Start of EXERCISE DATA

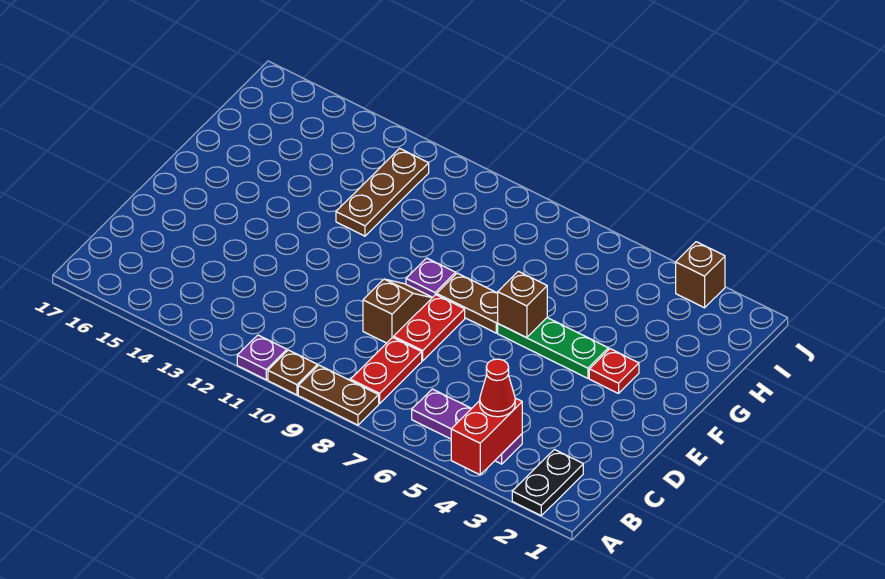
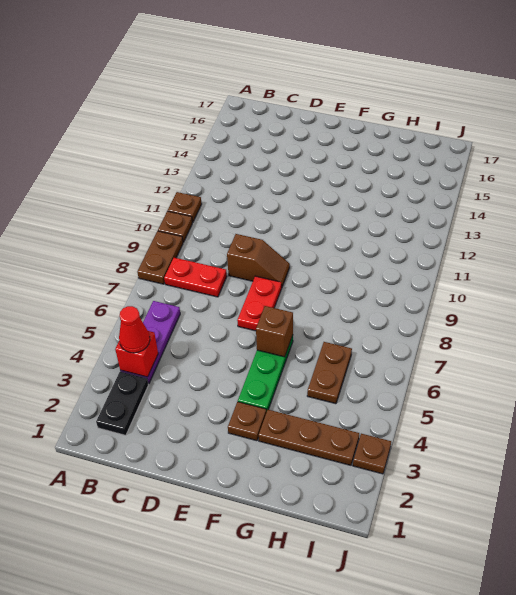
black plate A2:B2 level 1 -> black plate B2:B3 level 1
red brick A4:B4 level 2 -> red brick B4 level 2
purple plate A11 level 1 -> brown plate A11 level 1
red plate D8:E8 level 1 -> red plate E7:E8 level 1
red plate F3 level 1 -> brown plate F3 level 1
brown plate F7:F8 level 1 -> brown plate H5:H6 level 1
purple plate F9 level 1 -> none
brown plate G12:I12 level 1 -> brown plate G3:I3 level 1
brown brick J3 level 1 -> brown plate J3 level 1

End of EXERCISE DATA

TRY IT - Copy out the lines above that hold the string "purple".

YOUR RESPONSE -
purple plate A11 level 1 -> brown plate A11 level 1
purple plate F9 level 1 -> none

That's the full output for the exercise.